━━━━━ DATASET RECORDS ━━━━━

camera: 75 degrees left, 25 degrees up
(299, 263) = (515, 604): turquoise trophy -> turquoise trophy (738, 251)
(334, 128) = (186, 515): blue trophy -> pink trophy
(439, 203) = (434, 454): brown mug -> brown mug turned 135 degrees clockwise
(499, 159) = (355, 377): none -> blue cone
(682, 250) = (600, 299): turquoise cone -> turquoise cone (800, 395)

━━━━━
━━━━━ DATASET RECORDS ━━━━━

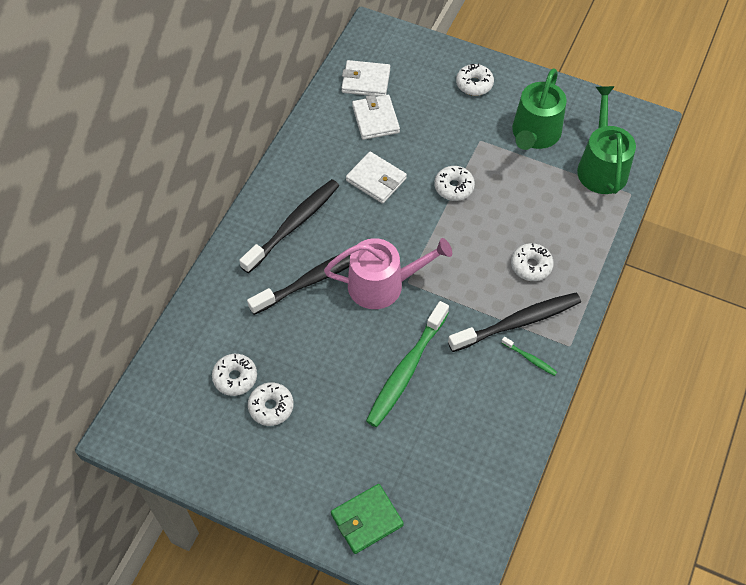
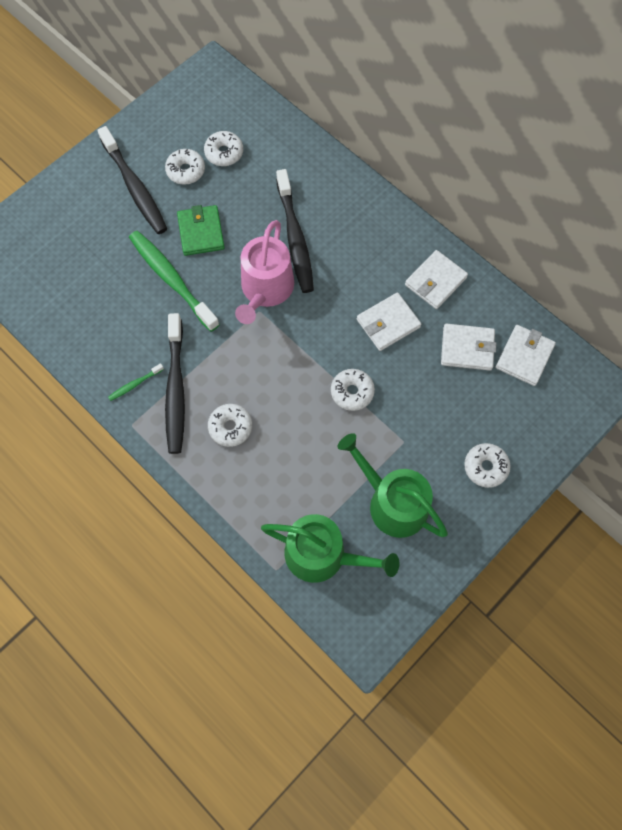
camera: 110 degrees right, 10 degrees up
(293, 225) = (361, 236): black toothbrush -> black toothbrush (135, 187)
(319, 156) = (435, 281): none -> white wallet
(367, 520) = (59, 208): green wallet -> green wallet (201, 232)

━━━━━
━━━━━ DATASET RECORDS ━━━━━

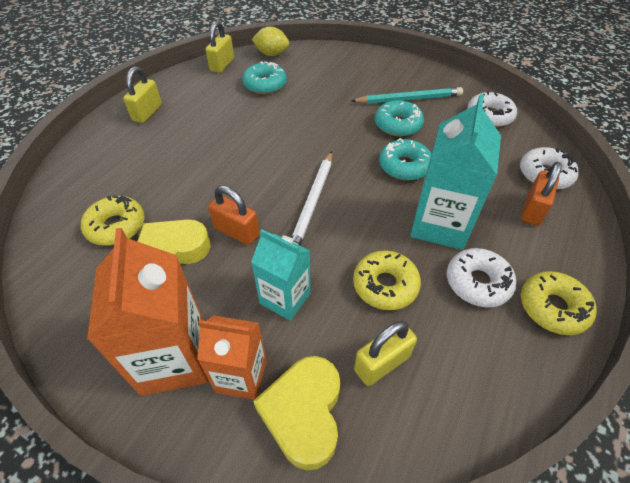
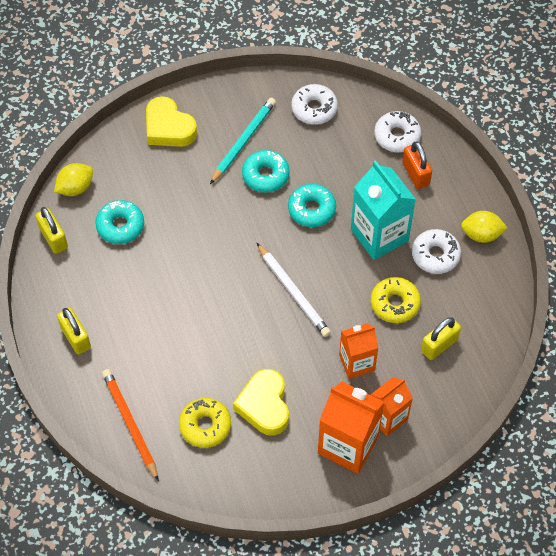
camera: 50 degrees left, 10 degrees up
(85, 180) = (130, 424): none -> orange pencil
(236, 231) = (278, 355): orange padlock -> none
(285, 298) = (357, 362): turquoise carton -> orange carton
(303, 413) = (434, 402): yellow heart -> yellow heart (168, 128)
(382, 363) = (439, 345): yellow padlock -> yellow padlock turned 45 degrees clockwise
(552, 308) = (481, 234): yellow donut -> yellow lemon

━━━━━

• TASK BRIEF: Whenever the word "yellow" appears in a line above, copy that line.

• ANSWER TO THIS PROBLEM:
(303, 413) = (434, 402): yellow heart -> yellow heart (168, 128)
(382, 363) = (439, 345): yellow padlock -> yellow padlock turned 45 degrees clockwise
(552, 308) = (481, 234): yellow donut -> yellow lemon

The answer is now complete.